Please work out how many lines in the entries contain "turned", then give that number with nothing added.
··· Stored data
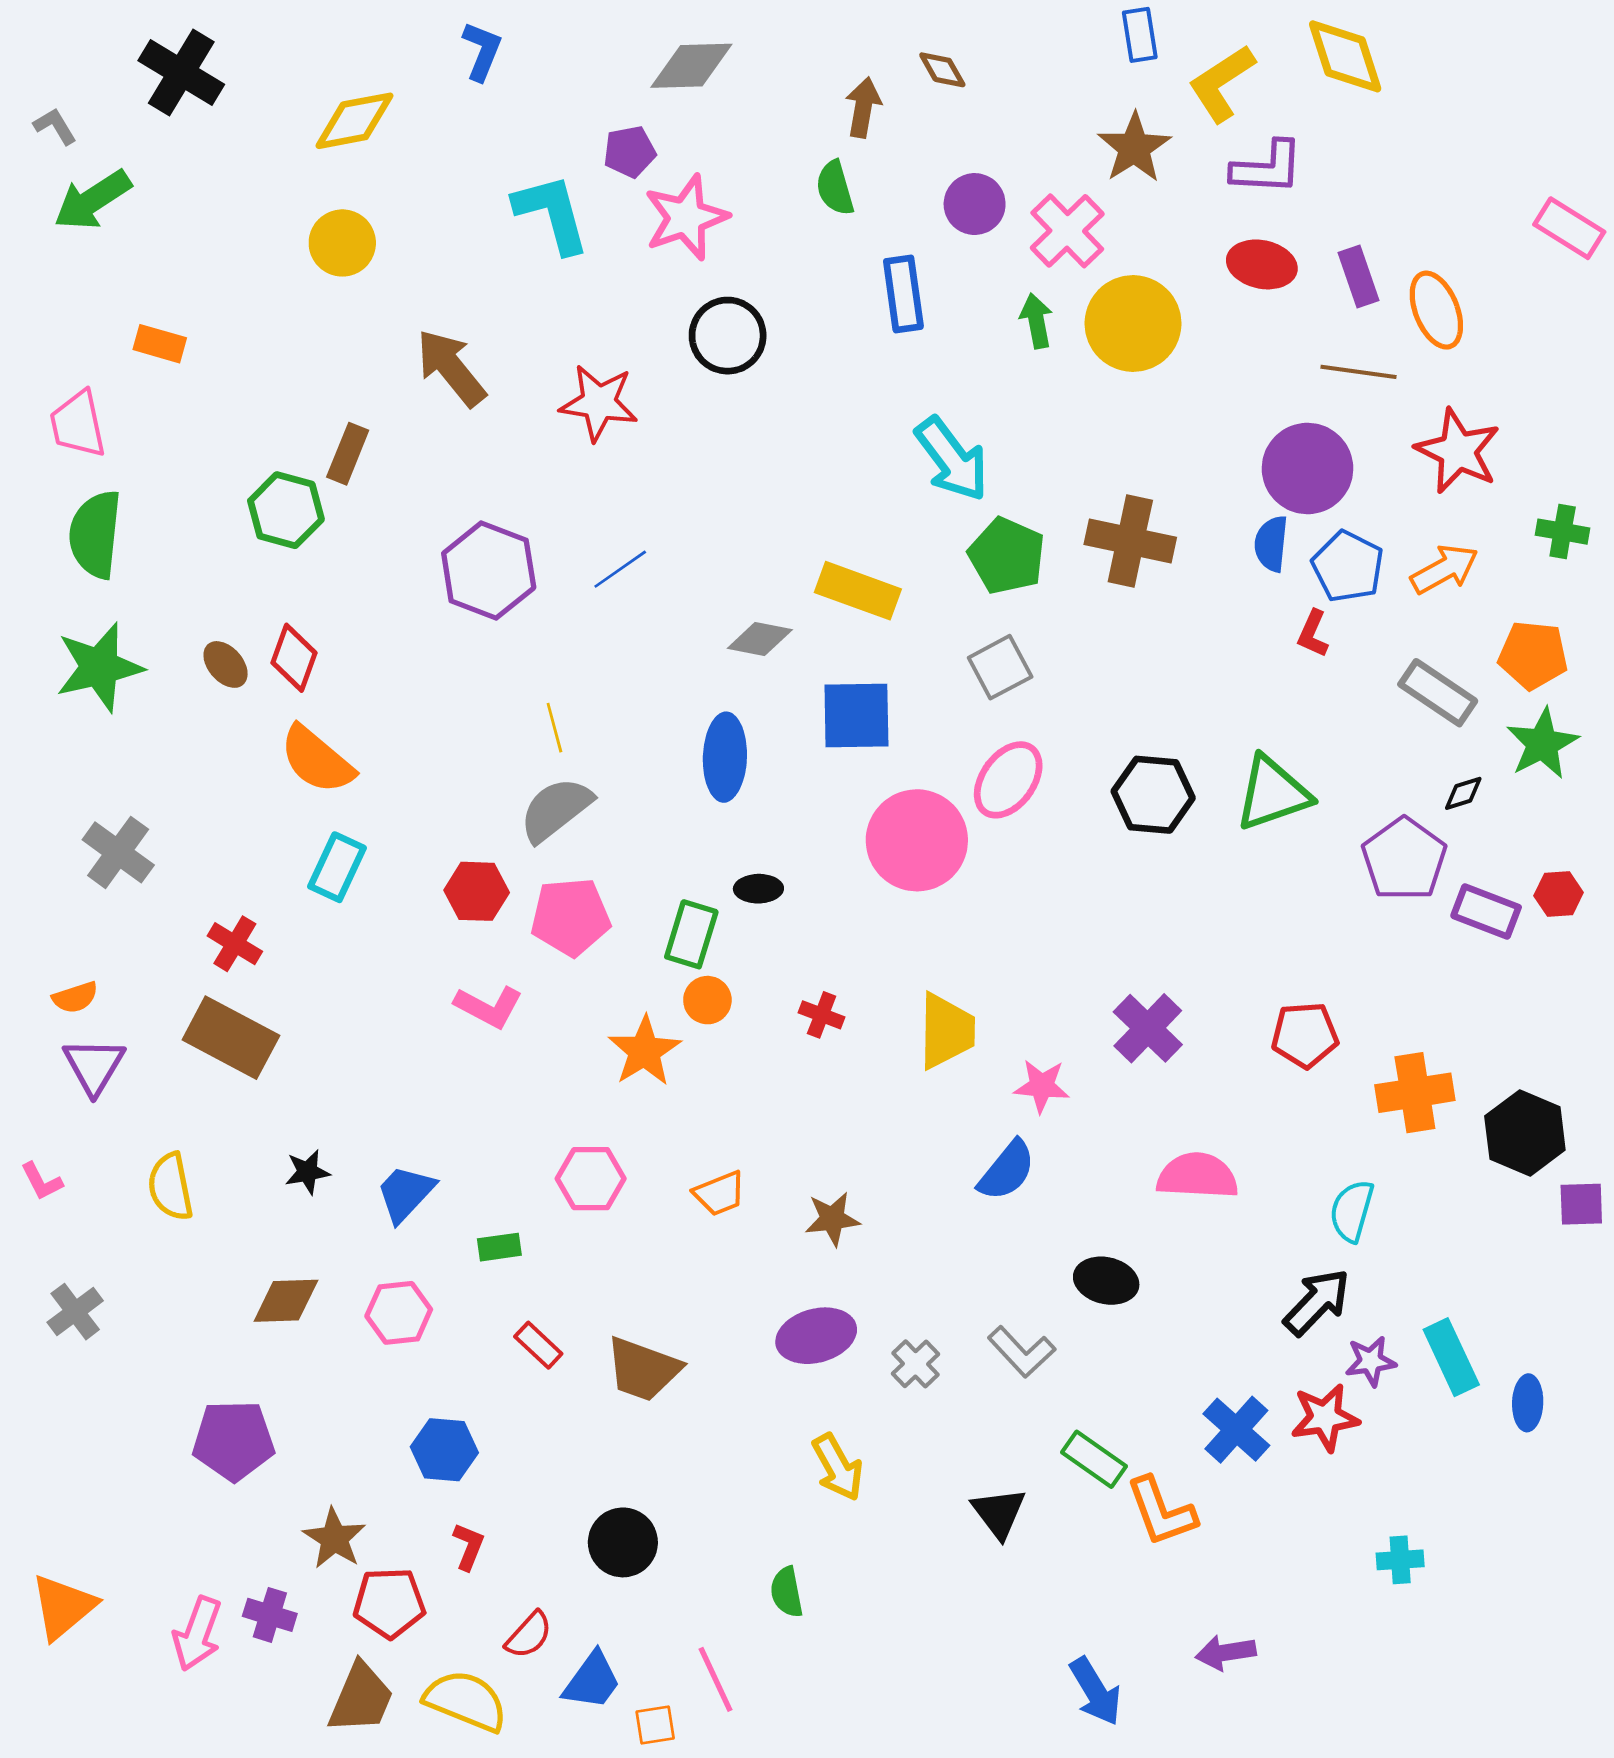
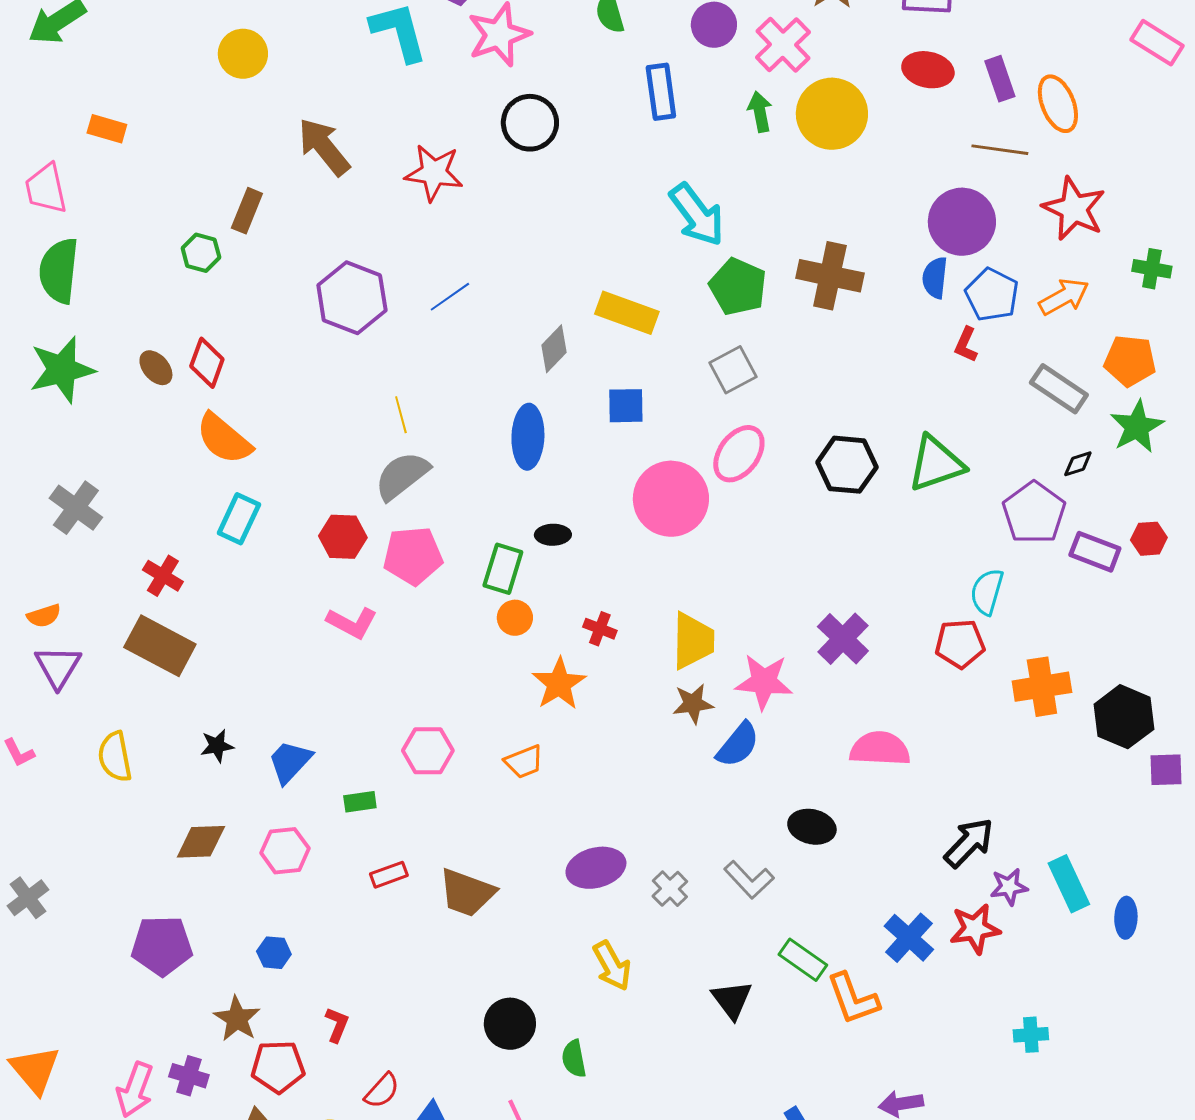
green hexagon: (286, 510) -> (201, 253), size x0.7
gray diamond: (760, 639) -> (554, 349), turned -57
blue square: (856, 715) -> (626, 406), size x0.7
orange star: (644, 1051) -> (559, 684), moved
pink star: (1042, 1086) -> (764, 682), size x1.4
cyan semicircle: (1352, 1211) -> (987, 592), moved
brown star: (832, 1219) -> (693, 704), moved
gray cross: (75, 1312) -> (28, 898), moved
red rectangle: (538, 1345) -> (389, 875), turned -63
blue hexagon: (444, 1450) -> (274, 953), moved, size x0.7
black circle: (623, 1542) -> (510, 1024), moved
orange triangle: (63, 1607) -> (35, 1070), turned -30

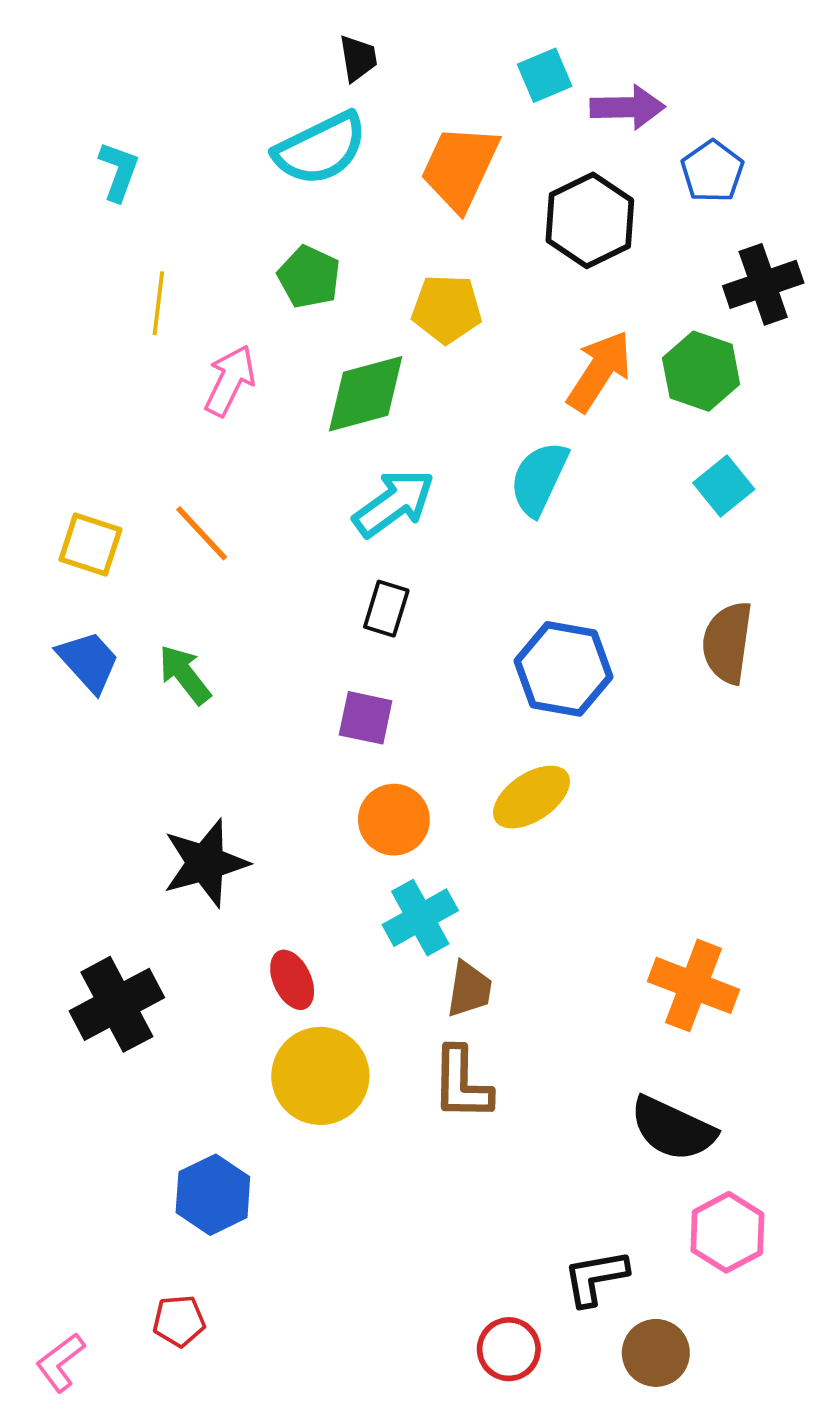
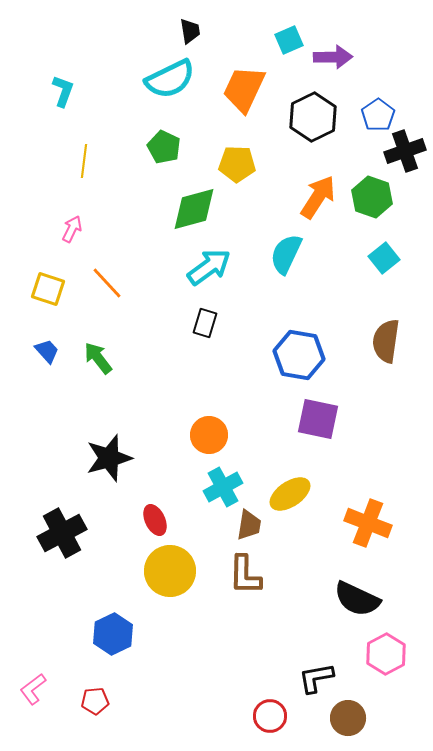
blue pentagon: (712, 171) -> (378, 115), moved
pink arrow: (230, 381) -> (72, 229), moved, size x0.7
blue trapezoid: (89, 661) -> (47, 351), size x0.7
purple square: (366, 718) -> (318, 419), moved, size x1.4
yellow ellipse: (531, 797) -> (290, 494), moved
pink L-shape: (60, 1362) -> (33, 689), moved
······
* Solved exercise *
3